_YOUR ASSIGNMENT_
Reproduce exactly the lines from the one containing "rotate: blue watering" through the end of the entries, including both. Drop the pictures.
(RECORDS FOR THIS TASK)
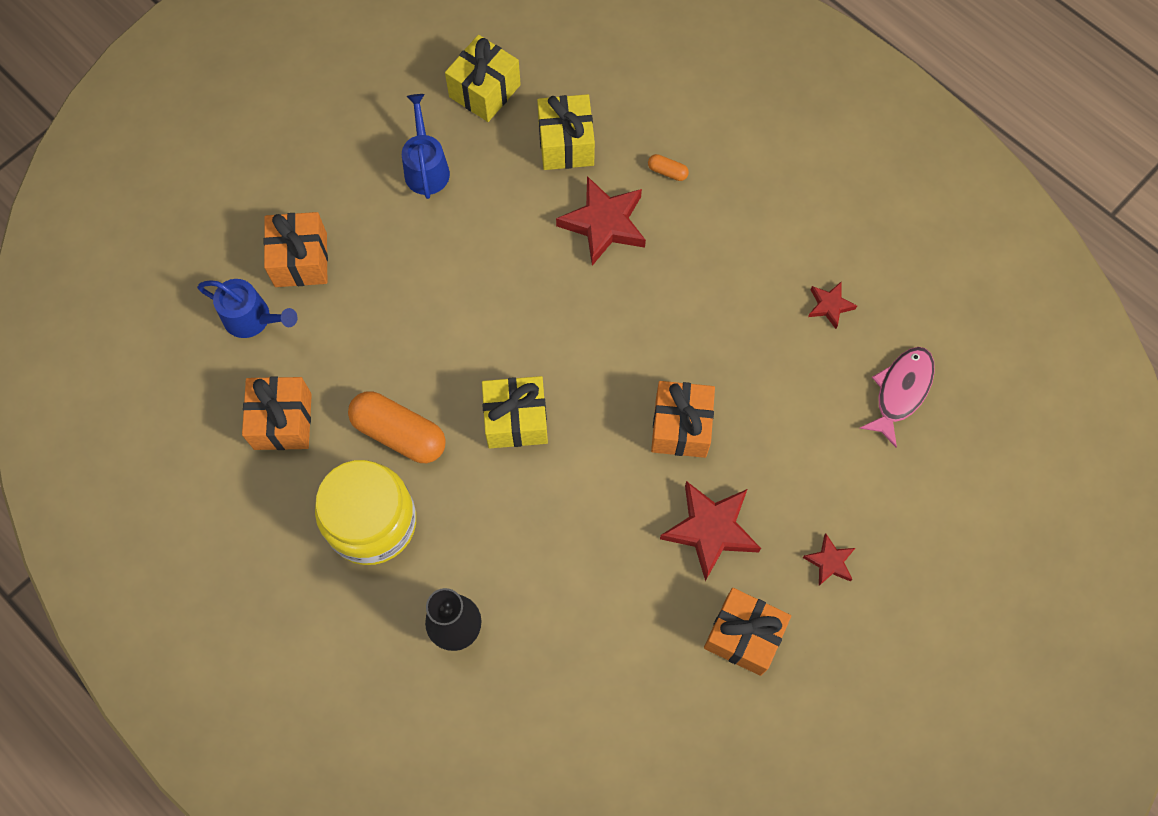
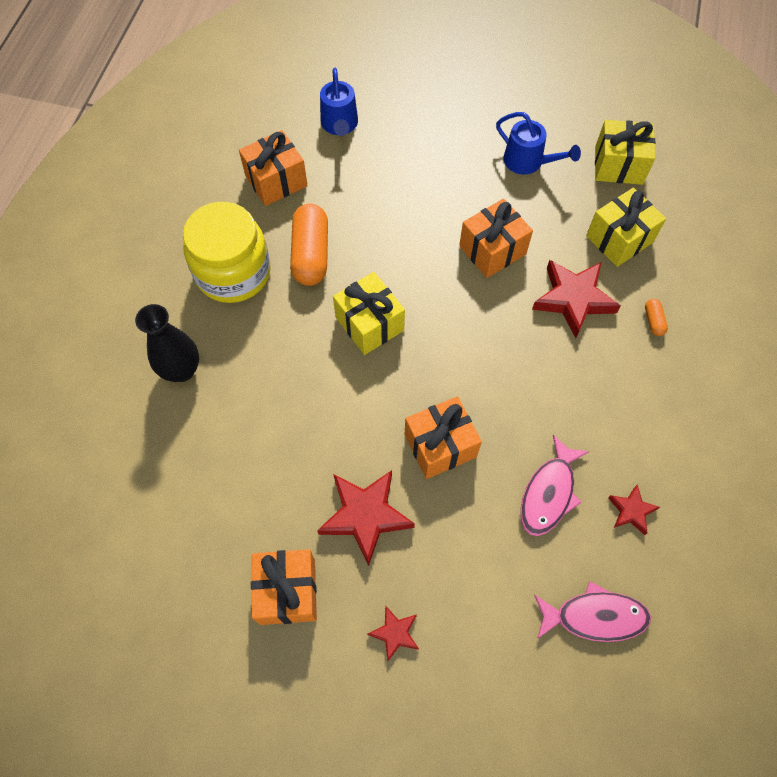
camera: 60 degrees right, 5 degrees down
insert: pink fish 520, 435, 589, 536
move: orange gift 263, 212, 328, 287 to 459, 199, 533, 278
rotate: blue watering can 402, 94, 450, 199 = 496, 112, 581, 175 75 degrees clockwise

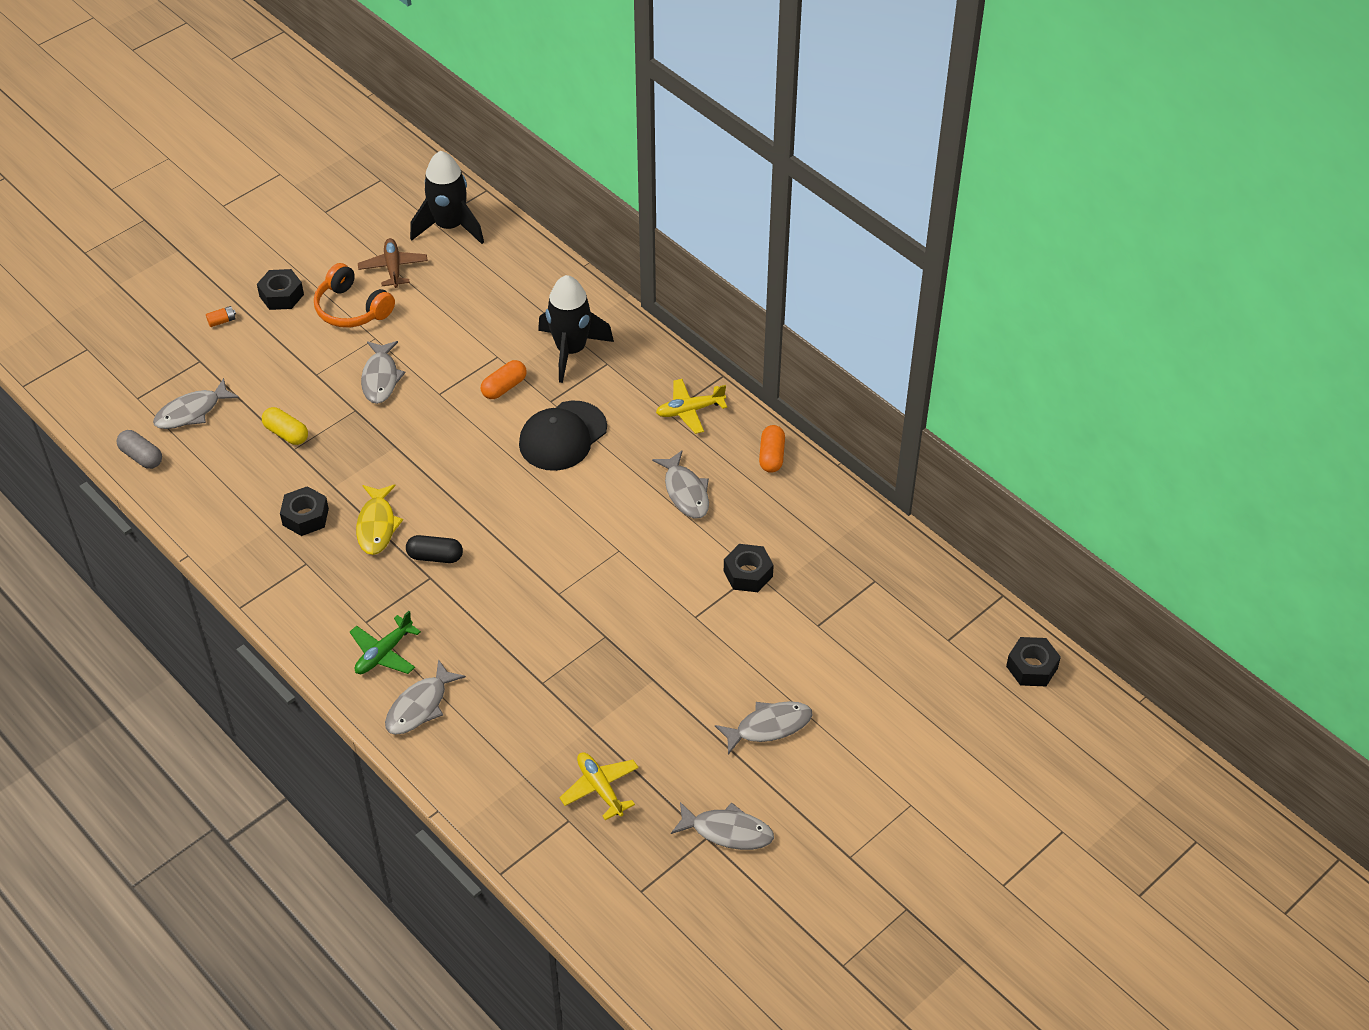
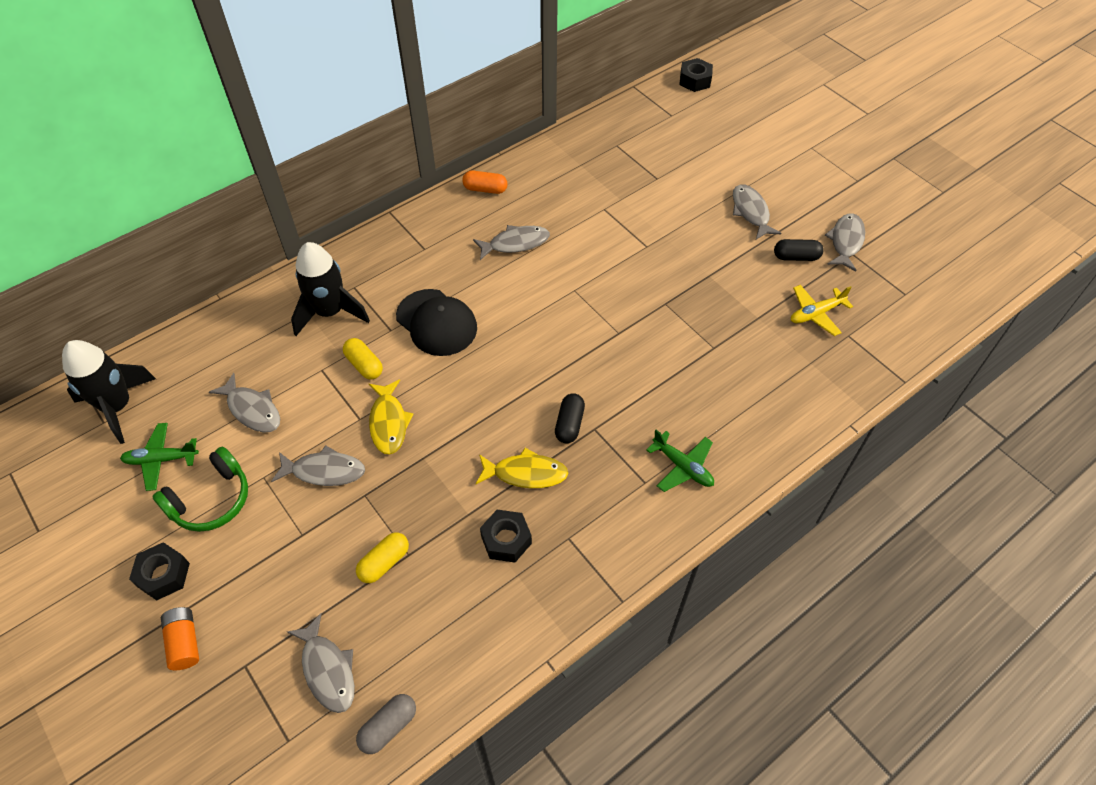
camera: 85 degrees left, 5 degrees up
delete: yellow plane 656, 379, 727, 434; black nut 724, 544, 774, 592
insert: yellow fish 369, 379, 414, 455; black capsule 774, 239, 824, 261
move: grey fish 385, 659, 466, 735 to 209, 373, 280, 433
recolor: orange headphones 314, 263, 395, 328 to green headphones 152, 446, 248, 532; brown plane 358, 238, 428, 288 to green plane 120, 423, 199, 491; orange capsule 481, 360, 527, 399 to yellow capsule 343, 338, 383, 380
resize: orange battery 206, 306, 236, 327 = 161, 607, 199, 670 x1.68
(End RECORDS FOR THIS TASK)
_YOUR SOLUTION_
rotate: blue watering can 402, 94, 450, 199 = 496, 112, 581, 175 75 degrees clockwise

camera: 85 degrees left, 5 degrees up
delete: yellow plane 656, 379, 727, 434; black nut 724, 544, 774, 592
insert: yellow fish 369, 379, 414, 455; black capsule 774, 239, 824, 261
move: grey fish 385, 659, 466, 735 to 209, 373, 280, 433
recolor: orange headphones 314, 263, 395, 328 to green headphones 152, 446, 248, 532; brown plane 358, 238, 428, 288 to green plane 120, 423, 199, 491; orange capsule 481, 360, 527, 399 to yellow capsule 343, 338, 383, 380
resize: orange battery 206, 306, 236, 327 = 161, 607, 199, 670 x1.68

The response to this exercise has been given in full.